> **Task details**: Start at the line in the entries below that contains "BAT1: 3V (plus", stop at the line that contains "U206 pin SDA: NET10 -> NET7", and output exactly the lines in that span, both ends included.

> **Dataset extract**:
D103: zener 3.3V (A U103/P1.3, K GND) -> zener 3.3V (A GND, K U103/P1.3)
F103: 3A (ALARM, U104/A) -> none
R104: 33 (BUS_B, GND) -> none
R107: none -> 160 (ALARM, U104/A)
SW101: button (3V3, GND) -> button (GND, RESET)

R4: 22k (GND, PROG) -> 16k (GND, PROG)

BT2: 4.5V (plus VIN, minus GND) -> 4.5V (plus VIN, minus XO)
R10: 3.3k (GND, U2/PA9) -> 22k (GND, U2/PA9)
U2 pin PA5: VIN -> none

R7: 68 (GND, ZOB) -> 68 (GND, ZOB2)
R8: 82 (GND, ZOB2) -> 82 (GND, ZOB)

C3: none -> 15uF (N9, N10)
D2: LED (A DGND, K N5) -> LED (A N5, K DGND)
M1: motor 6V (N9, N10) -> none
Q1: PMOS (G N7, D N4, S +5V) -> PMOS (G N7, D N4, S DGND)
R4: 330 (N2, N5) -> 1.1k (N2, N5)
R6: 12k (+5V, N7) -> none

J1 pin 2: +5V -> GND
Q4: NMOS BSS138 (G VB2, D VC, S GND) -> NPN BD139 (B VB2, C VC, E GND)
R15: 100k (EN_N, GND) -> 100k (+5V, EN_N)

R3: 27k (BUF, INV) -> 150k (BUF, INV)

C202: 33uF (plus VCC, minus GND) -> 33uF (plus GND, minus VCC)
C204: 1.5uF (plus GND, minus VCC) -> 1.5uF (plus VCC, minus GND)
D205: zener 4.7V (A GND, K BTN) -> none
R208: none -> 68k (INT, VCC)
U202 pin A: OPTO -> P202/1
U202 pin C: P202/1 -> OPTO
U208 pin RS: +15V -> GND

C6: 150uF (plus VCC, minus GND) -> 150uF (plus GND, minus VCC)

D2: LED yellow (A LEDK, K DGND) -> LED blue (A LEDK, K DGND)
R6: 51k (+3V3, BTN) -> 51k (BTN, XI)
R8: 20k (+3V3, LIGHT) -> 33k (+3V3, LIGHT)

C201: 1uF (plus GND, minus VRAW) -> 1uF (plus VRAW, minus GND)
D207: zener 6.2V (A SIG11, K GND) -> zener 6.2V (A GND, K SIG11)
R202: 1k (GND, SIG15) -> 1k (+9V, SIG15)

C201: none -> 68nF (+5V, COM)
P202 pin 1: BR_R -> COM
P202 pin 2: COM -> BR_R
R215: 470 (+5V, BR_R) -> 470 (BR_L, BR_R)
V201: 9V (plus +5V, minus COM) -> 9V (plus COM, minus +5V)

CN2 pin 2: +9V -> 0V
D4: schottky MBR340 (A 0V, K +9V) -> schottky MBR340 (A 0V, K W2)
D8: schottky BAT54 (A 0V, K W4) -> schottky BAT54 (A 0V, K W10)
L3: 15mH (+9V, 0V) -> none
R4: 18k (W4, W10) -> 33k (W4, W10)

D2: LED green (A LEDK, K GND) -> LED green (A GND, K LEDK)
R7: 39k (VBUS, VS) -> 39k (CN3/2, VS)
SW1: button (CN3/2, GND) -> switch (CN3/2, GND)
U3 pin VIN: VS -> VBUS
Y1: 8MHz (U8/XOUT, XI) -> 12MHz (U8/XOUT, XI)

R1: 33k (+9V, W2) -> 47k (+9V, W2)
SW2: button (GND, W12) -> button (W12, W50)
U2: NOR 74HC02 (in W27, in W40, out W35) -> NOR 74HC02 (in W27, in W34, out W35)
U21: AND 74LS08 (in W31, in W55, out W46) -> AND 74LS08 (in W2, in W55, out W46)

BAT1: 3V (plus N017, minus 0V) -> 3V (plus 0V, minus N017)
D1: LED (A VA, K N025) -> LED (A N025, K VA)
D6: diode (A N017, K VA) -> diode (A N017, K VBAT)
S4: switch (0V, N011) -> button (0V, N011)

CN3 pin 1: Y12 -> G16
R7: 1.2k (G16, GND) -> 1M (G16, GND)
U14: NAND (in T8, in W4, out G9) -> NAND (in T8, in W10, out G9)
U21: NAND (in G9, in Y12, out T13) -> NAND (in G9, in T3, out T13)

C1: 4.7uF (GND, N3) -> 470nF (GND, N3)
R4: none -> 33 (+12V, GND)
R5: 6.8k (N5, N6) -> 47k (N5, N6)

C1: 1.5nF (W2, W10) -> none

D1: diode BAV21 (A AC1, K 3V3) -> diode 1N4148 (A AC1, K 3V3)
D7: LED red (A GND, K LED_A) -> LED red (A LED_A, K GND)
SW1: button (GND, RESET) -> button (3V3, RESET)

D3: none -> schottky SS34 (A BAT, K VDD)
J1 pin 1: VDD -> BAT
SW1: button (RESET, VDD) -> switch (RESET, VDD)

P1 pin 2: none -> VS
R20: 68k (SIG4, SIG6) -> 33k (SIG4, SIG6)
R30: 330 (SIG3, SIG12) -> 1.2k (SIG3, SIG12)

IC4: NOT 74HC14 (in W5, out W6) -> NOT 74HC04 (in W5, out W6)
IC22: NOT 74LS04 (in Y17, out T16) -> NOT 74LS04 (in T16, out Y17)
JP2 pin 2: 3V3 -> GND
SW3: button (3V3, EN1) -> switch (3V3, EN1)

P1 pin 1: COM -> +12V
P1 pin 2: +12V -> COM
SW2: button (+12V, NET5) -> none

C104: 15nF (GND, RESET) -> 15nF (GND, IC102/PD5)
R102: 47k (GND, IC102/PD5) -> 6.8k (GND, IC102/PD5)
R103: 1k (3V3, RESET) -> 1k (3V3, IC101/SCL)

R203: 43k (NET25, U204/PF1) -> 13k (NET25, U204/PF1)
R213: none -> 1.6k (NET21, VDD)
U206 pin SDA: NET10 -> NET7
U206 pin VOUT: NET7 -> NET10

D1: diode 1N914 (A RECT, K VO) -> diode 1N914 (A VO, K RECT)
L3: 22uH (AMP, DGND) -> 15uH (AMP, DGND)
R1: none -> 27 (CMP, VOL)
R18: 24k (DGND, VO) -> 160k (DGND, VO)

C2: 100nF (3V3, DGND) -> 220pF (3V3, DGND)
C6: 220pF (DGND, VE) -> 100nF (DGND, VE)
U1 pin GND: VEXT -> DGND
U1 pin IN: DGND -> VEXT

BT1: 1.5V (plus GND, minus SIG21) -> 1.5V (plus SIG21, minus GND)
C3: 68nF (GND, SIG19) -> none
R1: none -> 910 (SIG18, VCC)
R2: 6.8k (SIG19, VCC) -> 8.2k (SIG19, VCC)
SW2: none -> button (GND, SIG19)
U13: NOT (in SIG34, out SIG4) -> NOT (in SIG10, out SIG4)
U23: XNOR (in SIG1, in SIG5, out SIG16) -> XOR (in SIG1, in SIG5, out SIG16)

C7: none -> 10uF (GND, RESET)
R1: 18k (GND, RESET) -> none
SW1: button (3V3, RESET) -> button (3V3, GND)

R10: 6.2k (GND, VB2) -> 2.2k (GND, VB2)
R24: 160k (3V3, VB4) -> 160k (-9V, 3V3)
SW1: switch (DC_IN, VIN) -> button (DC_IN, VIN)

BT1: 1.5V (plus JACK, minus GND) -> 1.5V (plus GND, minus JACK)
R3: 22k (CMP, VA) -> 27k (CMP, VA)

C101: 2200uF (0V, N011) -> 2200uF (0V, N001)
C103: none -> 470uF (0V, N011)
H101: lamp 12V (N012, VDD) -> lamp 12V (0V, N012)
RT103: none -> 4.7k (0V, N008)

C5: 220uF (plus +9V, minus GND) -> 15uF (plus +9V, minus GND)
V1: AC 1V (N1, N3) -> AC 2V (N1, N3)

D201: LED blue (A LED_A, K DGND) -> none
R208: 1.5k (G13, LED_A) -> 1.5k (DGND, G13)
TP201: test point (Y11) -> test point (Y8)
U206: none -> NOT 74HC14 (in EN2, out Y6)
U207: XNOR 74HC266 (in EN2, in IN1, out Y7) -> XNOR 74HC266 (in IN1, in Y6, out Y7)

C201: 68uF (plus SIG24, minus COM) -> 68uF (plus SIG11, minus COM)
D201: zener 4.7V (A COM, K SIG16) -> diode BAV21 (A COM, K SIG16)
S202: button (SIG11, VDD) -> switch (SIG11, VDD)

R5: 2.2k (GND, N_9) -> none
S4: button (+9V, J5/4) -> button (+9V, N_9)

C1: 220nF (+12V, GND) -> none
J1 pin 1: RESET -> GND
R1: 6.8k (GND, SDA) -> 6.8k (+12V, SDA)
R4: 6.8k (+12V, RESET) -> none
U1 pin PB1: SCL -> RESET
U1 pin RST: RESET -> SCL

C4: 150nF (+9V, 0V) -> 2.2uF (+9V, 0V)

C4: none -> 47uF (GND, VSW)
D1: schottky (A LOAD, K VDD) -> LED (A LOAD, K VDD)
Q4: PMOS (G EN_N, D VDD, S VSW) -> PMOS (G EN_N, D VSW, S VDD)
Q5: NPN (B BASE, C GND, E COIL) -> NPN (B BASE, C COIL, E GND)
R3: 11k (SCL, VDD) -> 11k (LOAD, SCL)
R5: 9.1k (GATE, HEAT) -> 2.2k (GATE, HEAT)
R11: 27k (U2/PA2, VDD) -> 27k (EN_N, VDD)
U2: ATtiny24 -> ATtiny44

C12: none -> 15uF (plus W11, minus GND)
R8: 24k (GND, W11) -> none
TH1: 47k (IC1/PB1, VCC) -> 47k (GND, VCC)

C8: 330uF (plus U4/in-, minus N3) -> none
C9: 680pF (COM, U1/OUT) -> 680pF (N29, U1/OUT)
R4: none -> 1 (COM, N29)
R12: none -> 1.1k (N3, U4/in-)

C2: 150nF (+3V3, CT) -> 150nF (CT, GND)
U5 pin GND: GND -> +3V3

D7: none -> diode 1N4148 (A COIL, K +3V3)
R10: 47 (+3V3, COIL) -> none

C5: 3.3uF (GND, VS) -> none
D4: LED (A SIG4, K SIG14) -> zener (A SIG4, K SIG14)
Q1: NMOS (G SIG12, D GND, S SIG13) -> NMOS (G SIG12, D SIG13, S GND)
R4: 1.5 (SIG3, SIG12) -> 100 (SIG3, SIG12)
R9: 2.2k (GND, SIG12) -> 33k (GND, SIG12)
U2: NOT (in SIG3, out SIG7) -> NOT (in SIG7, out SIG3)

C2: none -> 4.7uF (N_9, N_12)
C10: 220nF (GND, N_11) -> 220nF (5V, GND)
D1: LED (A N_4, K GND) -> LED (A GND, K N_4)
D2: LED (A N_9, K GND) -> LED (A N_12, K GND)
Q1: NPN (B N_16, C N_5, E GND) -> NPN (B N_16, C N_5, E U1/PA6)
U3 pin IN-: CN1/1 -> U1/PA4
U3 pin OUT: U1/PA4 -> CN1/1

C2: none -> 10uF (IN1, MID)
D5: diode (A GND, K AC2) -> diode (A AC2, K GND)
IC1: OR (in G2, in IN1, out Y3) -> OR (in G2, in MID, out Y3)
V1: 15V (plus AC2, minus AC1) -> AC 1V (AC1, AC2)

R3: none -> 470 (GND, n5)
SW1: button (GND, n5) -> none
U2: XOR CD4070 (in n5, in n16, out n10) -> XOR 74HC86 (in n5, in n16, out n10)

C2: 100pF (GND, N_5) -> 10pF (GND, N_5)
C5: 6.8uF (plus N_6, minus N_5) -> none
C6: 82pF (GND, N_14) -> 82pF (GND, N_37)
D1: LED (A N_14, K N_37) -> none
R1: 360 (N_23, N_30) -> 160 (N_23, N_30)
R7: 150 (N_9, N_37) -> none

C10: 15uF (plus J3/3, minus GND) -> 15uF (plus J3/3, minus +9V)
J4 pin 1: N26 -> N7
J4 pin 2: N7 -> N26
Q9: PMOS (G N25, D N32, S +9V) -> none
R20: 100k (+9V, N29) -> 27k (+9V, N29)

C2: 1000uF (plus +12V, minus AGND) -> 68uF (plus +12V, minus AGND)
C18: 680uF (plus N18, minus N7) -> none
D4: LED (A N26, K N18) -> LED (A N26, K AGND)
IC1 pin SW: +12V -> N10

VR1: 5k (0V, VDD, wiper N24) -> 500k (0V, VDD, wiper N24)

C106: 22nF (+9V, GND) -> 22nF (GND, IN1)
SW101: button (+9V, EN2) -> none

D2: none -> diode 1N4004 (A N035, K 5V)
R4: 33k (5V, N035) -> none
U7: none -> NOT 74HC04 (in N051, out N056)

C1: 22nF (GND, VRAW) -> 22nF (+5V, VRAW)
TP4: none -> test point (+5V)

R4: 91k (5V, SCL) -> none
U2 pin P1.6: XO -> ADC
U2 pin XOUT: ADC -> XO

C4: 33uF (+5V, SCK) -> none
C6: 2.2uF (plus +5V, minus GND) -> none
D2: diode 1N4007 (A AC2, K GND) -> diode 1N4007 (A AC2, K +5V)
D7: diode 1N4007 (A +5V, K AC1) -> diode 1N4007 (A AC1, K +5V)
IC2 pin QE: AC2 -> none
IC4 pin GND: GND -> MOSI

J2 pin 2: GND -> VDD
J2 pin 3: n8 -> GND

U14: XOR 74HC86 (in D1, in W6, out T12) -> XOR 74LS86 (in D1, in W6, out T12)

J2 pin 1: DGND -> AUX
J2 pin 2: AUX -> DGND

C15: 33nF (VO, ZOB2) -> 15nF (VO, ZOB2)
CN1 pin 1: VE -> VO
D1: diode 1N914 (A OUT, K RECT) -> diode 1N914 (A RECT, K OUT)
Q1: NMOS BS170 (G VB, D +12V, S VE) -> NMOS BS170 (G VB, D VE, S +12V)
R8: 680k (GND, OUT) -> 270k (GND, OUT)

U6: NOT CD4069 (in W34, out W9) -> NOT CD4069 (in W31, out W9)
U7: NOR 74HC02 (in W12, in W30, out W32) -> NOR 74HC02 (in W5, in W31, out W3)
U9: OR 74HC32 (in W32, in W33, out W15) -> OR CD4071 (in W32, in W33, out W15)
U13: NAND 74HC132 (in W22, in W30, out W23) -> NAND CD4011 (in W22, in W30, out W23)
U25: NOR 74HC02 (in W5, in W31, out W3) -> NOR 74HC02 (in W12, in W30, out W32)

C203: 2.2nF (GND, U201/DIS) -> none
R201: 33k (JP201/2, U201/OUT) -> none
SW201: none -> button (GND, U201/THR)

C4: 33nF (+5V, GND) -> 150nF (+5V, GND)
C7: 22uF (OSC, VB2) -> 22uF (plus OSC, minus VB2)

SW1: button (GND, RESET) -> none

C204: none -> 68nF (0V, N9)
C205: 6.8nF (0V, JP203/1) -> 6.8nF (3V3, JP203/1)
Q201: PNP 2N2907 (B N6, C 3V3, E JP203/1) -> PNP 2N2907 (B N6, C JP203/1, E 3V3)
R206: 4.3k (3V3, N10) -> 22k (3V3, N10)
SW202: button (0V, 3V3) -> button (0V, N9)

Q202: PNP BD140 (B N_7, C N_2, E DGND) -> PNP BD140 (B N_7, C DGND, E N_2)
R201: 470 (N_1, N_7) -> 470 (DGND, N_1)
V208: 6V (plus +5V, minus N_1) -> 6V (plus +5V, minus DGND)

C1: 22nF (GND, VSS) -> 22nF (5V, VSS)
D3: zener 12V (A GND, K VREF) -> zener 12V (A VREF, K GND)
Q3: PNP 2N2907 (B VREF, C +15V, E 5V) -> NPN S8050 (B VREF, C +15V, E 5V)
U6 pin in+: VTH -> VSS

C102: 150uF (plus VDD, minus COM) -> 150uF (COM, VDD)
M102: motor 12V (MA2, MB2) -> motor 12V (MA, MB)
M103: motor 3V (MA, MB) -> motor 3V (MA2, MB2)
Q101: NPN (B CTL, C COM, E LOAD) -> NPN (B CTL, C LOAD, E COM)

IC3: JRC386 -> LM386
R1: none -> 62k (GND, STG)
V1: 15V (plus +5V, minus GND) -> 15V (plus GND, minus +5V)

> **Written response**:
BAT1: 3V (plus N017, minus 0V) -> 3V (plus 0V, minus N017)
D1: LED (A VA, K N025) -> LED (A N025, K VA)
D6: diode (A N017, K VA) -> diode (A N017, K VBAT)
S4: switch (0V, N011) -> button (0V, N011)

CN3 pin 1: Y12 -> G16
R7: 1.2k (G16, GND) -> 1M (G16, GND)
U14: NAND (in T8, in W4, out G9) -> NAND (in T8, in W10, out G9)
U21: NAND (in G9, in Y12, out T13) -> NAND (in G9, in T3, out T13)

C1: 4.7uF (GND, N3) -> 470nF (GND, N3)
R4: none -> 33 (+12V, GND)
R5: 6.8k (N5, N6) -> 47k (N5, N6)

C1: 1.5nF (W2, W10) -> none

D1: diode BAV21 (A AC1, K 3V3) -> diode 1N4148 (A AC1, K 3V3)
D7: LED red (A GND, K LED_A) -> LED red (A LED_A, K GND)
SW1: button (GND, RESET) -> button (3V3, RESET)

D3: none -> schottky SS34 (A BAT, K VDD)
J1 pin 1: VDD -> BAT
SW1: button (RESET, VDD) -> switch (RESET, VDD)

P1 pin 2: none -> VS
R20: 68k (SIG4, SIG6) -> 33k (SIG4, SIG6)
R30: 330 (SIG3, SIG12) -> 1.2k (SIG3, SIG12)

IC4: NOT 74HC14 (in W5, out W6) -> NOT 74HC04 (in W5, out W6)
IC22: NOT 74LS04 (in Y17, out T16) -> NOT 74LS04 (in T16, out Y17)
JP2 pin 2: 3V3 -> GND
SW3: button (3V3, EN1) -> switch (3V3, EN1)

P1 pin 1: COM -> +12V
P1 pin 2: +12V -> COM
SW2: button (+12V, NET5) -> none

C104: 15nF (GND, RESET) -> 15nF (GND, IC102/PD5)
R102: 47k (GND, IC102/PD5) -> 6.8k (GND, IC102/PD5)
R103: 1k (3V3, RESET) -> 1k (3V3, IC101/SCL)

R203: 43k (NET25, U204/PF1) -> 13k (NET25, U204/PF1)
R213: none -> 1.6k (NET21, VDD)
U206 pin SDA: NET10 -> NET7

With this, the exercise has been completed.